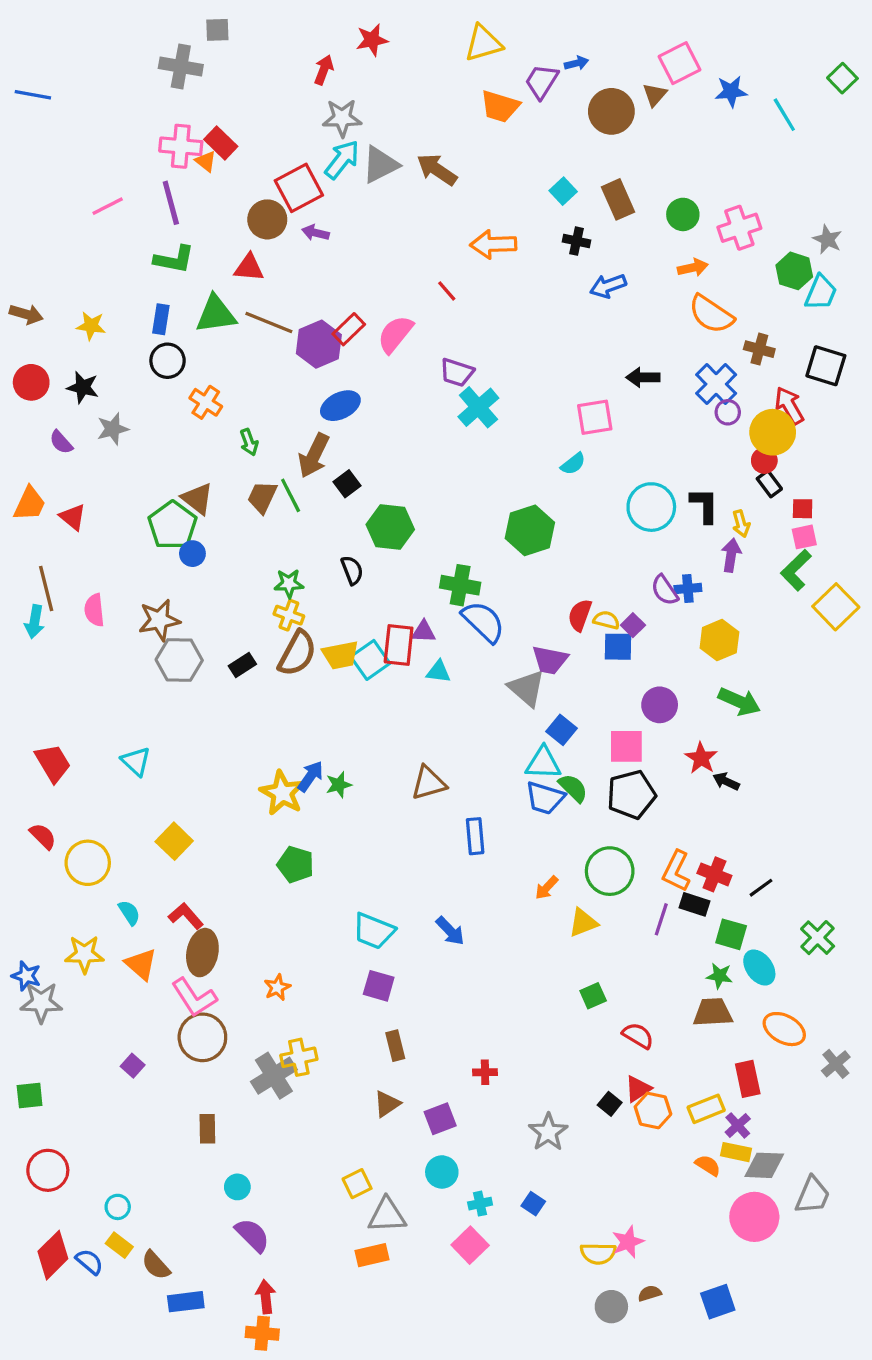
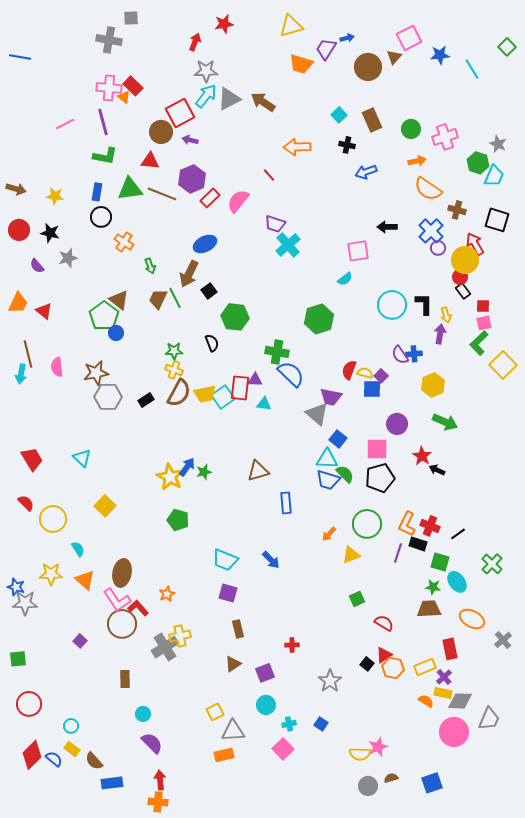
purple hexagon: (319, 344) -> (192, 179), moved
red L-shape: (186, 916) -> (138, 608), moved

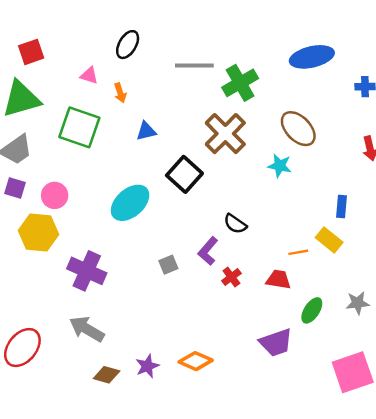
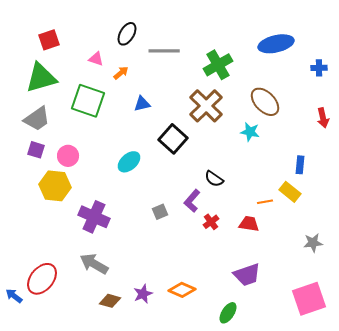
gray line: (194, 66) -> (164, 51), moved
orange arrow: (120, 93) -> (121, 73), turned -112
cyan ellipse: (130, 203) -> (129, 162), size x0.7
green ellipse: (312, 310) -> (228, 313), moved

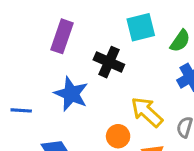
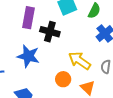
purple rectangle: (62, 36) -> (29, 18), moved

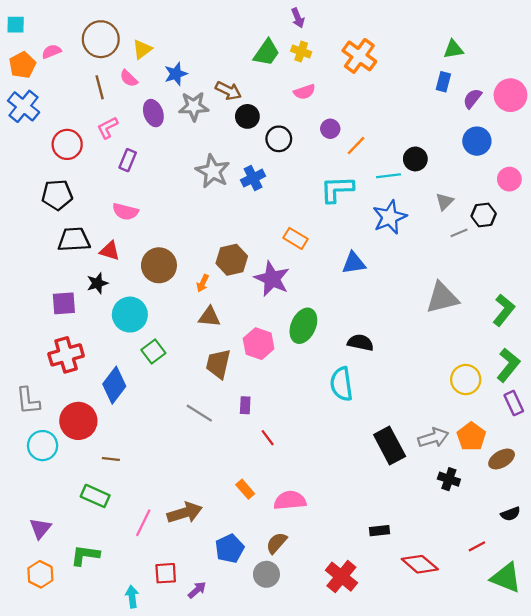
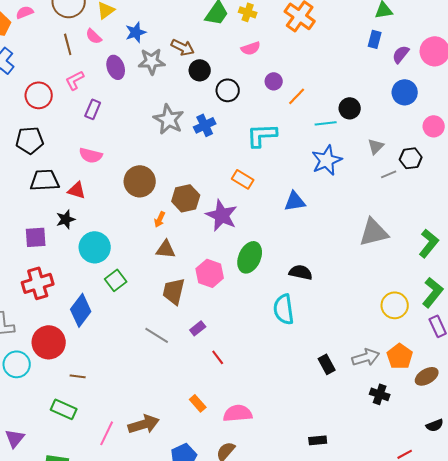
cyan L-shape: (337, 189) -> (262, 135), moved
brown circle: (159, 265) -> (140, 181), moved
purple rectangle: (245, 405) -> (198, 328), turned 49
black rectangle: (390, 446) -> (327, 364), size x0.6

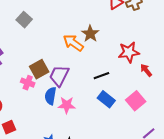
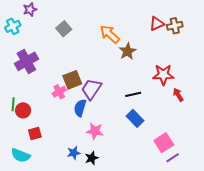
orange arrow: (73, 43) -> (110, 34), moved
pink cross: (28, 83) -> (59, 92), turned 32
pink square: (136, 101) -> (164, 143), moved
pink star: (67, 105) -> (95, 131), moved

◇ ◇ ◇

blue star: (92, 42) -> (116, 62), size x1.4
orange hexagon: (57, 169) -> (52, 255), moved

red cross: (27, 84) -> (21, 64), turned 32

◇ ◇ ◇

◆ Aim of the task ◆
Return, with no change at all, every line in the entries above from the line containing "orange hexagon: (57, 169) -> (52, 255), moved" through the line containing "red cross: (27, 84) -> (21, 64), turned 32".

◆ Worked solution ◆
orange hexagon: (57, 169) -> (52, 255), moved

red cross: (27, 84) -> (21, 64), turned 32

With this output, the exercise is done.